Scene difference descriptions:
_ _ _ _ _ _ _
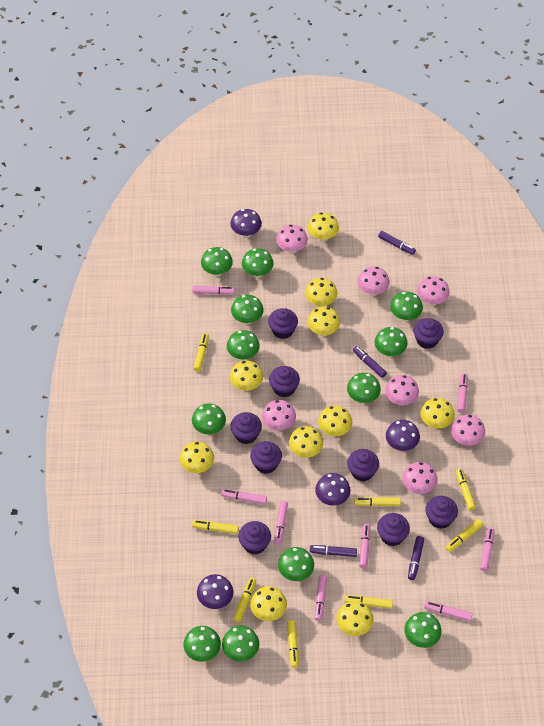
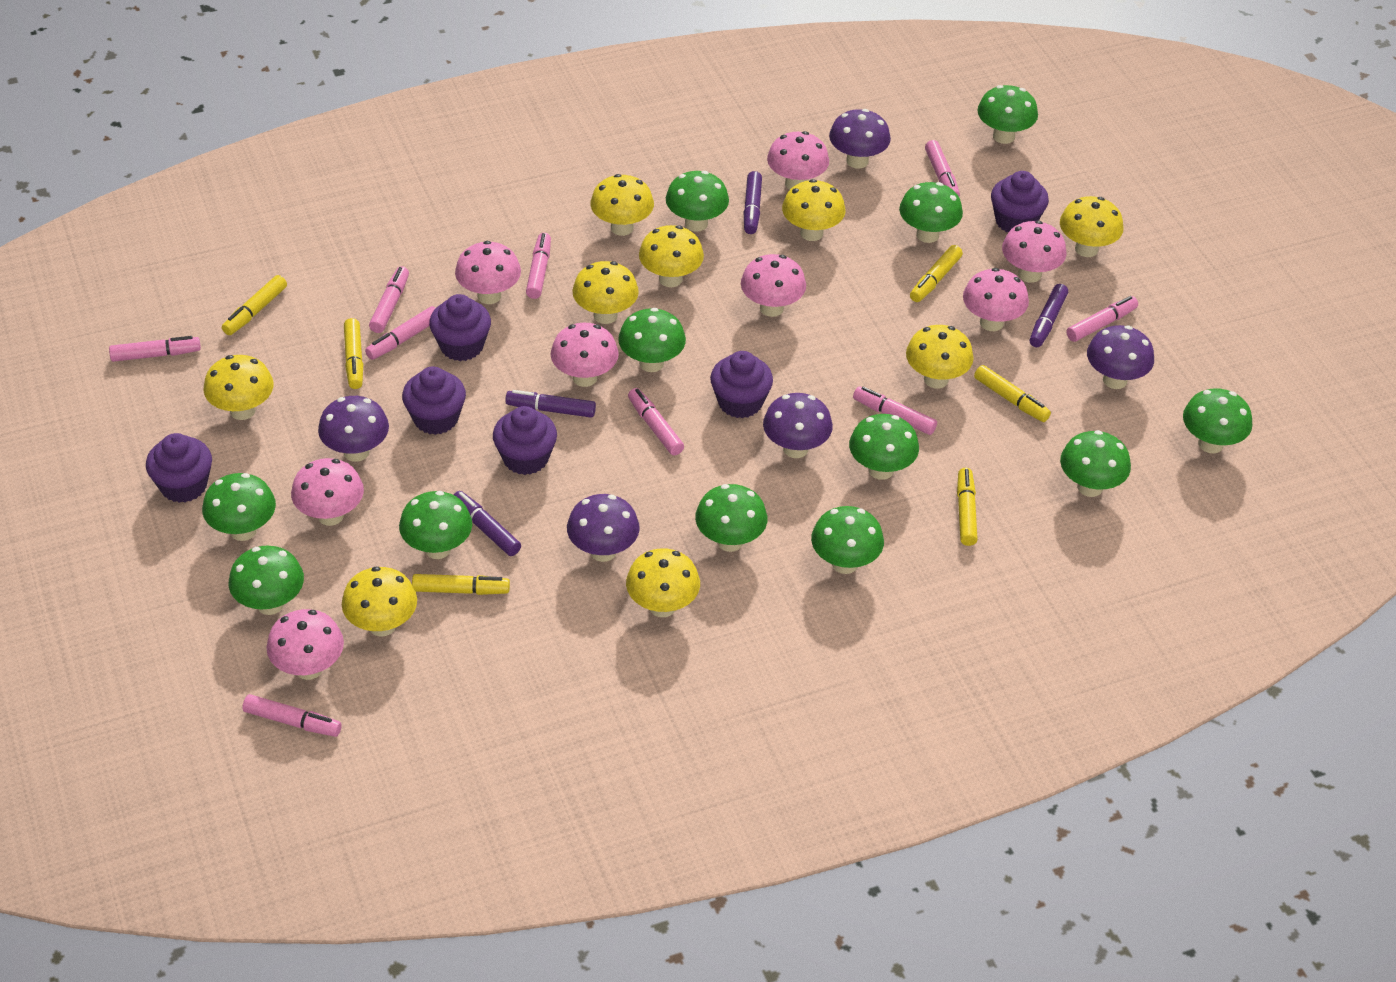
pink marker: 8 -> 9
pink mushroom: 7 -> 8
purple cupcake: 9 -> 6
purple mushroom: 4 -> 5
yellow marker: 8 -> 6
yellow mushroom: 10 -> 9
_ _ _ _ _ _ _
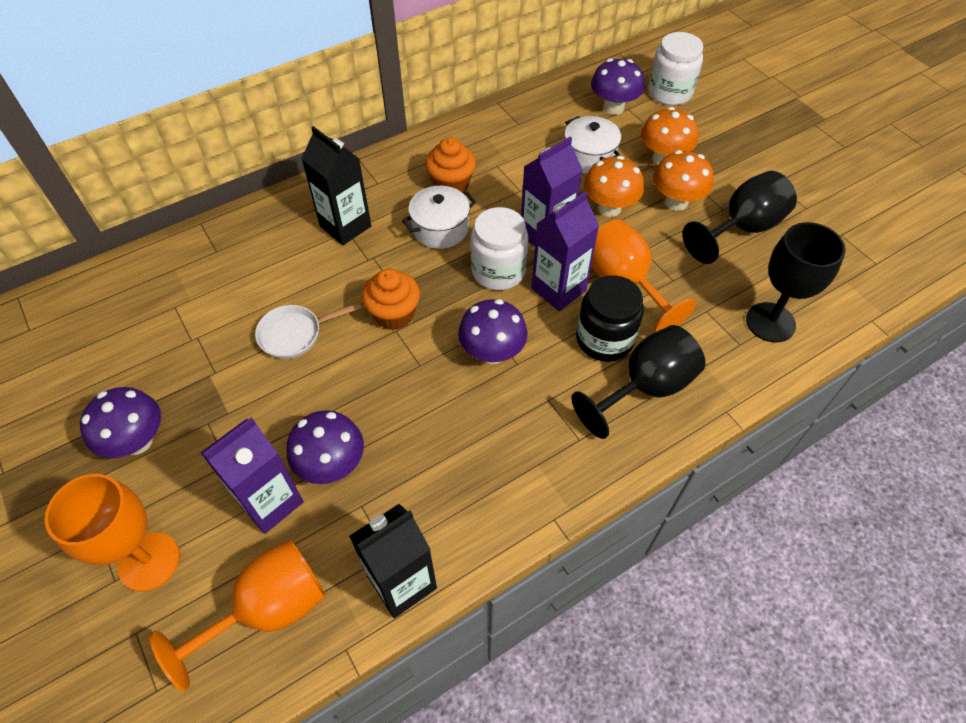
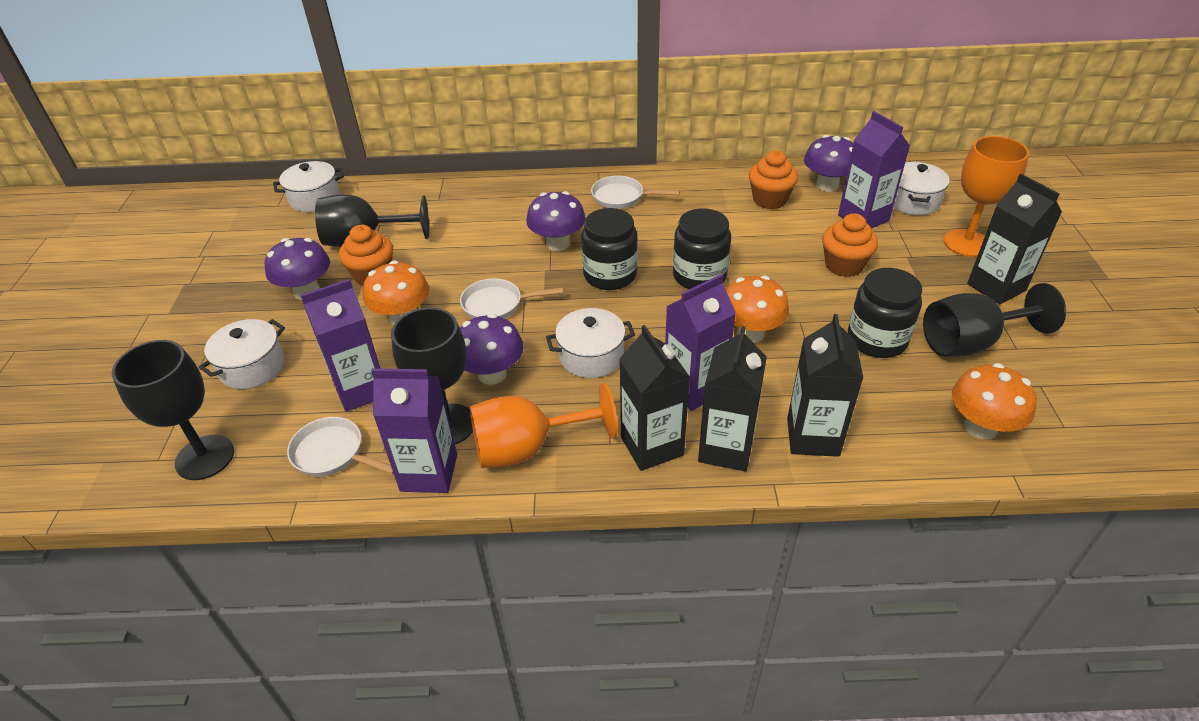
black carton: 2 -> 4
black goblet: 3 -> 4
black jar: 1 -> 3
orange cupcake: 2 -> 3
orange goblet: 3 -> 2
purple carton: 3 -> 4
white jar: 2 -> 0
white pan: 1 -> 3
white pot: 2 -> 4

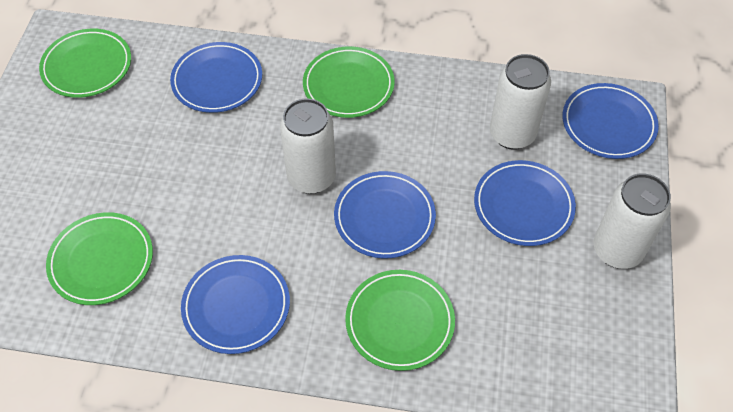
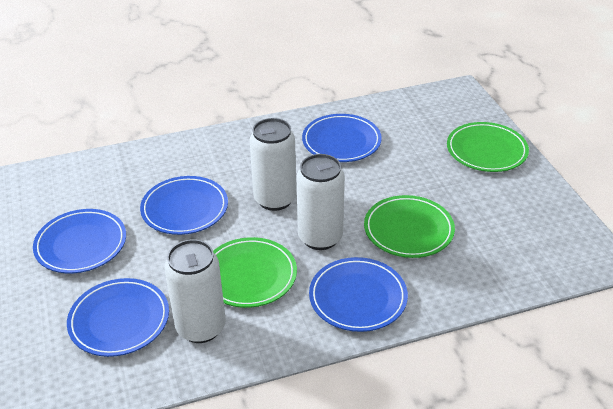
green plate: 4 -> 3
_ _ _ _ _ _ _
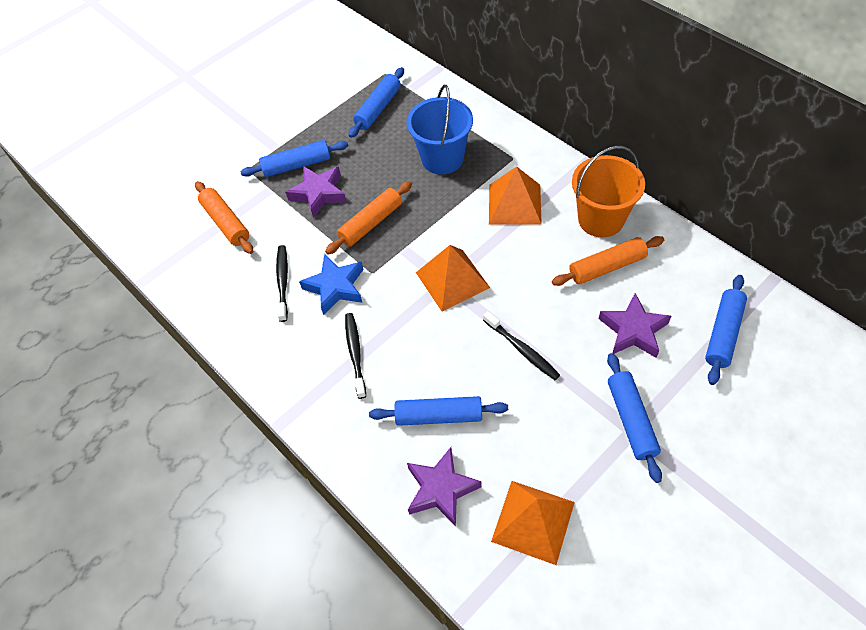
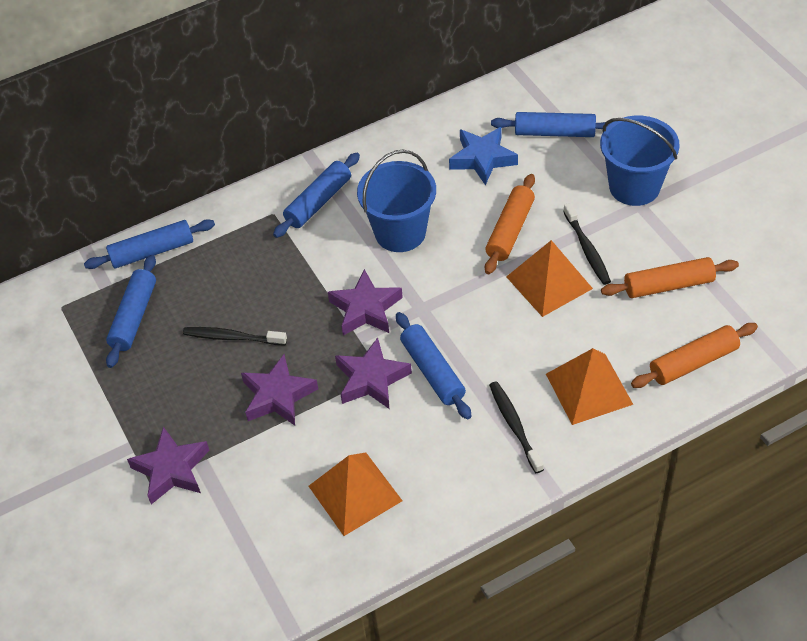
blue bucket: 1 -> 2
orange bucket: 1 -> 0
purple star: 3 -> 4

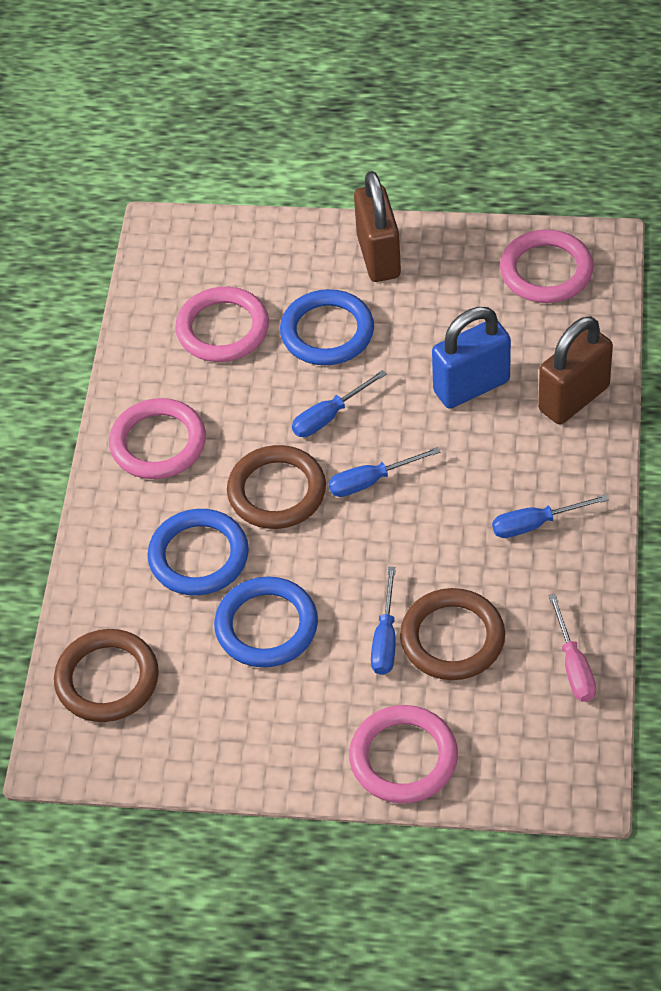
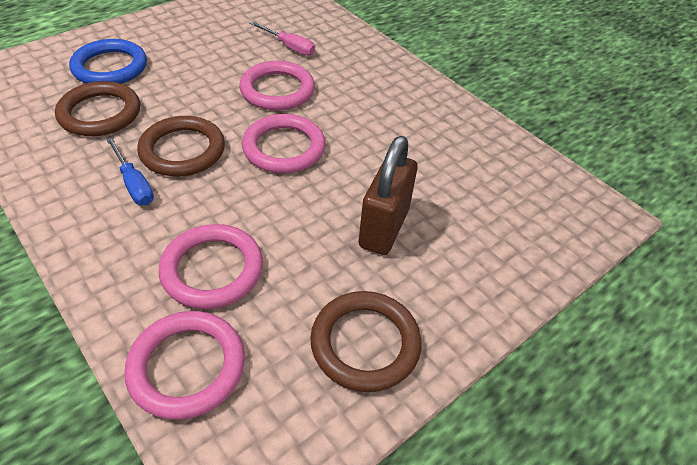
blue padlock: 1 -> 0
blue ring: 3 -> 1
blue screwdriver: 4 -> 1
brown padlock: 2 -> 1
_ _ _ _ _ _ _
## What is required
Although pictures appear among the entries, please set down only the lines from the one with "white jar: 2 -> 0" up to and including the one with "green plate: 4 -> 3", word for word.

## Response to the exercise
white jar: 2 -> 0
white pan: 1 -> 3
white pot: 2 -> 4

green plate: 4 -> 3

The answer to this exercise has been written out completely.